#### [WHAT YOU NEED TO DO]
In the listing below, tally each line that contains "orange". Reply with the total only.

#### [LISTED RECORDS]
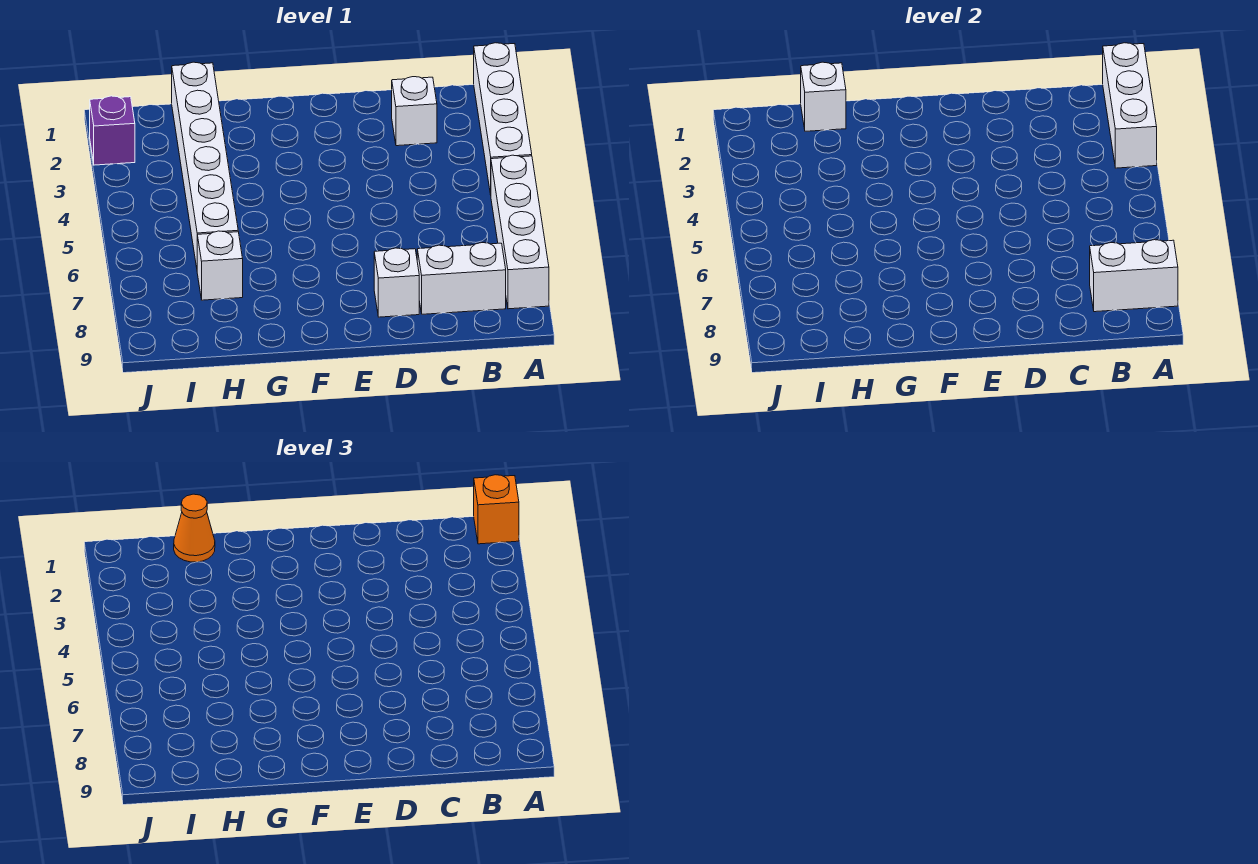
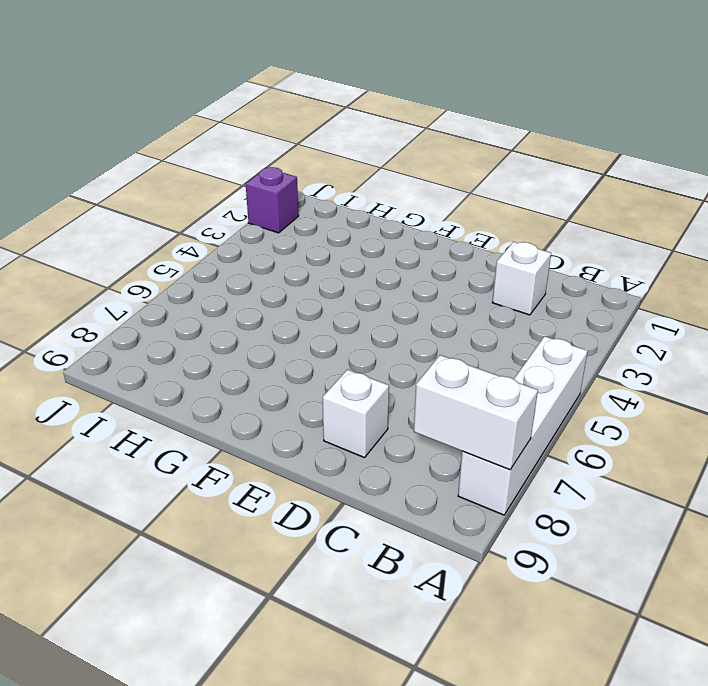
none -> white brick A1:A4 level 1
none -> white brick B8:C8 level 1
none -> white brick H1:H6 level 1

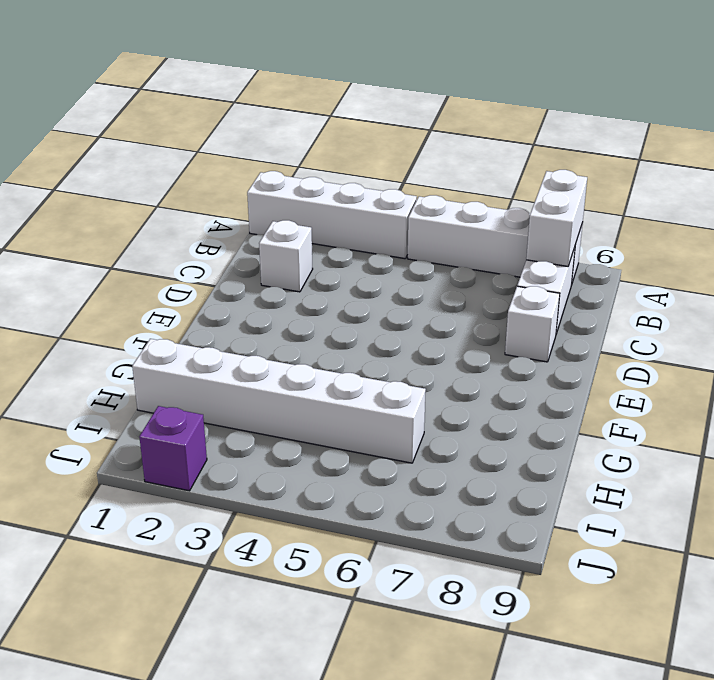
none -> white brick H7 level 1
none -> white brick A1:A3 level 2
none -> white brick H1 level 2

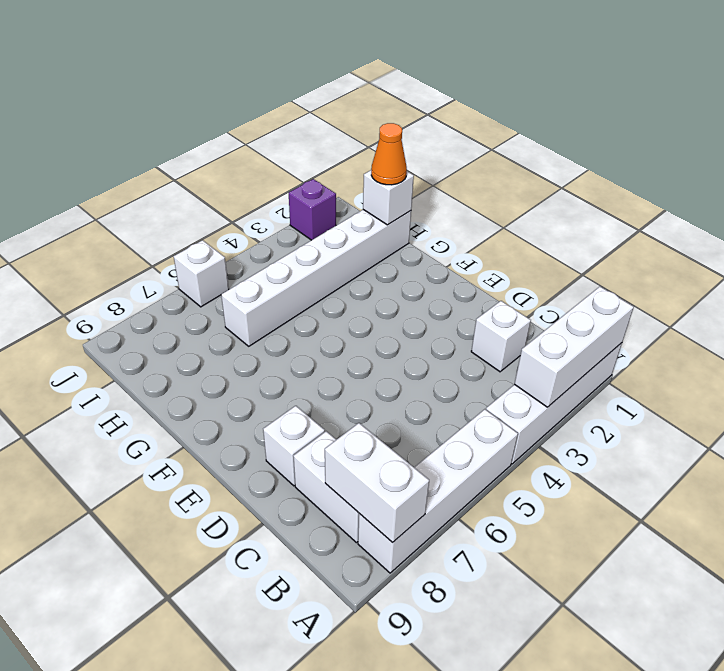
white brick J6 level 1 -> white brick H7 level 1
none -> orange brick A1 level 3

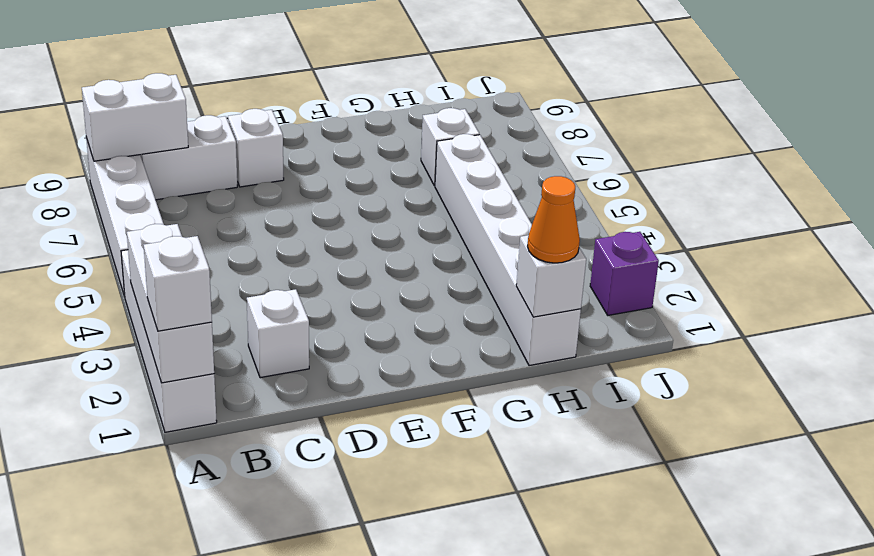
white brick A1 level 3 -> orange brick A1 level 3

#### [PROBLEM SOLUTION]
2